▶ [Exercise brief] Only the lines from the one containing "shifted | heart" to the end of the data are wanted; print them exactly as they appear.

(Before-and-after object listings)
================================
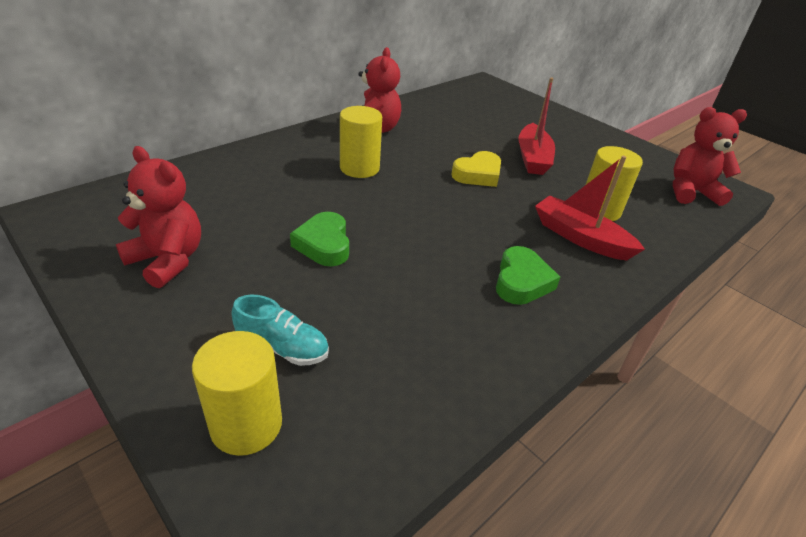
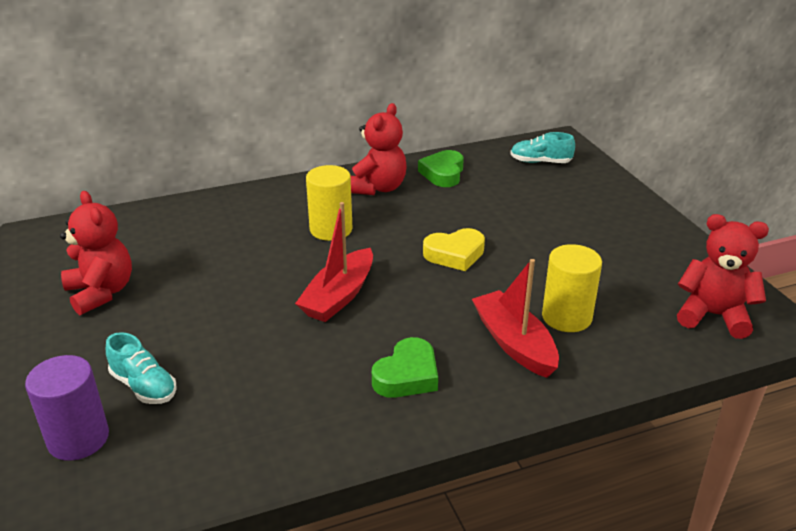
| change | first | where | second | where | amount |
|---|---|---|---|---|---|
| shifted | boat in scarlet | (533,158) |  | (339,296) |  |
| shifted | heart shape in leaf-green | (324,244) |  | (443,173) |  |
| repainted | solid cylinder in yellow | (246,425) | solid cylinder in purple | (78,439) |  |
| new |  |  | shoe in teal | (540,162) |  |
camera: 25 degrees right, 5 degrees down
================================
▶ [Solution]
| shifted | heart shape in leaf-green | (324,244) |  | (443,173) |  |
| repainted | solid cylinder in yellow | (246,425) | solid cylinder in purple | (78,439) |  |
| new |  |  | shoe in teal | (540,162) |  |
camera: 25 degrees right, 5 degrees down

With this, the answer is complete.